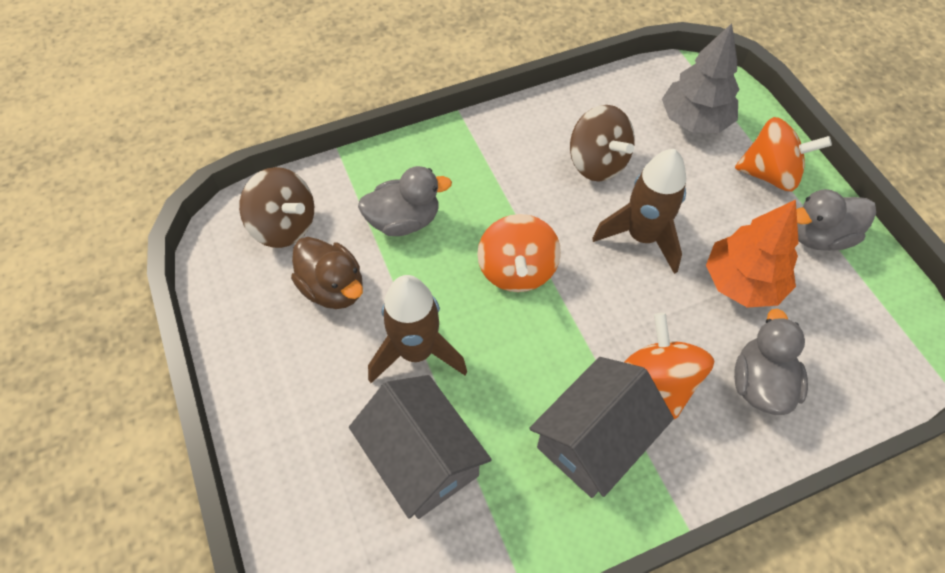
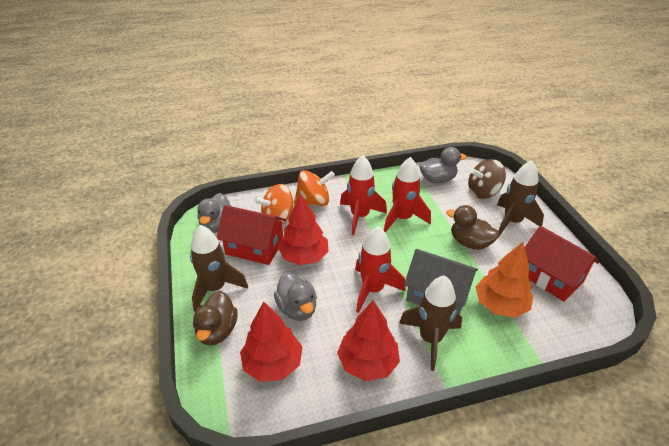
brown duck: [291,237,363,309] = 1 -> [193,291,238,346] [446,205,500,250] = 2
brown rocket: [368,275,467,383] [592,149,686,274] = 2 -> [190,225,248,312] [399,276,462,371] [497,160,544,235] = 3
brown spinning top: [239,167,314,248] [570,105,635,182] = 2 -> [468,159,506,199] = 1
grey house: [349,375,492,519] [529,357,674,498] = 2 -> [404,249,478,315] = 1
grey tree: [662,23,739,133] = 1 -> none = 0
orange spinning top: [477,214,561,292] [624,313,714,419] [735,117,832,191] = 3 -> [254,184,295,224] [294,170,335,206] = 2
red house: none = 0 -> [217,205,286,265] [525,226,599,302] = 2
red rocket: none = 0 -> [340,155,387,235] [355,226,406,313] [384,157,431,233] = 3
red tree: none = 0 -> [240,301,303,382] [278,194,329,265] [337,301,400,381] = 3

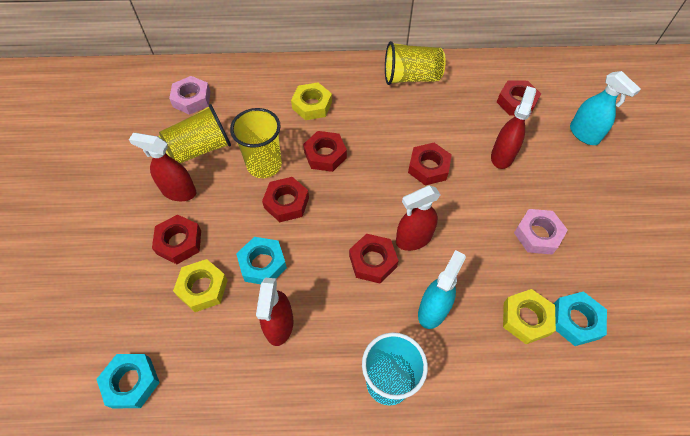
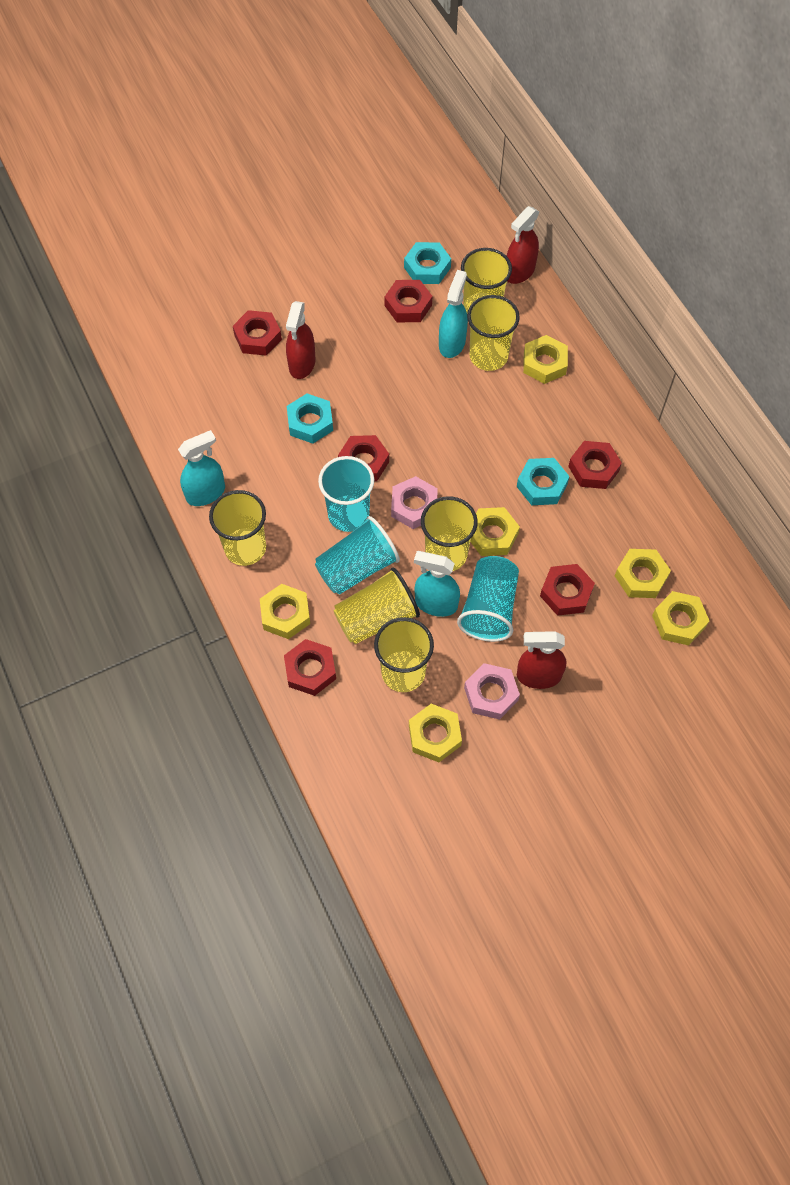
red spray bottle: [129,133,196,201] [256,278,293,346] [396,186,441,251] [491,86,536,169] = 4 -> [286,301,315,379] [507,206,539,284] [517,631,567,689] = 3
turquoise cup: [362,332,428,406] = 1 -> [315,516,400,595] [318,456,374,532] [457,556,519,642] = 3
turquoise spray bottle: [418,250,466,329] [570,71,641,145] = 2 -> [178,430,225,506] [414,551,460,617] [439,270,468,358] = 3
yellow cup: [158,104,231,163] [230,108,282,178] [385,41,446,85] = 3 -> [209,490,266,566] [333,568,420,644] [374,617,434,692] [421,496,478,571] [461,248,512,313] [467,295,520,371] = 6
yellow nut: [173,259,228,312] [291,82,332,120] [503,289,556,344] = 3 -> [260,584,310,639] [409,704,462,762] [470,507,520,556] [523,335,568,384] [615,549,671,598] [652,591,709,645] = 6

== == ==

#### YOUR OBJECTIVE:
Retype each entry exactly as it appears, excluding any image.

#### WRITTEN SOLUTION:
brown duck: [291,237,363,309] = 1 -> [193,291,238,346] [446,205,500,250] = 2
brown rocket: [368,275,467,383] [592,149,686,274] = 2 -> [190,225,248,312] [399,276,462,371] [497,160,544,235] = 3
brown spinning top: [239,167,314,248] [570,105,635,182] = 2 -> [468,159,506,199] = 1
grey house: [349,375,492,519] [529,357,674,498] = 2 -> [404,249,478,315] = 1
grey tree: [662,23,739,133] = 1 -> none = 0
orange spinning top: [477,214,561,292] [624,313,714,419] [735,117,832,191] = 3 -> [254,184,295,224] [294,170,335,206] = 2
red house: none = 0 -> [217,205,286,265] [525,226,599,302] = 2
red rocket: none = 0 -> [340,155,387,235] [355,226,406,313] [384,157,431,233] = 3
red tree: none = 0 -> [240,301,303,382] [278,194,329,265] [337,301,400,381] = 3

red spray bottle: [129,133,196,201] [256,278,293,346] [396,186,441,251] [491,86,536,169] = 4 -> [286,301,315,379] [507,206,539,284] [517,631,567,689] = 3
turquoise cup: [362,332,428,406] = 1 -> [315,516,400,595] [318,456,374,532] [457,556,519,642] = 3
turquoise spray bottle: [418,250,466,329] [570,71,641,145] = 2 -> [178,430,225,506] [414,551,460,617] [439,270,468,358] = 3
yellow cup: [158,104,231,163] [230,108,282,178] [385,41,446,85] = 3 -> [209,490,266,566] [333,568,420,644] [374,617,434,692] [421,496,478,571] [461,248,512,313] [467,295,520,371] = 6
yellow nut: [173,259,228,312] [291,82,332,120] [503,289,556,344] = 3 -> [260,584,310,639] [409,704,462,762] [470,507,520,556] [523,335,568,384] [615,549,671,598] [652,591,709,645] = 6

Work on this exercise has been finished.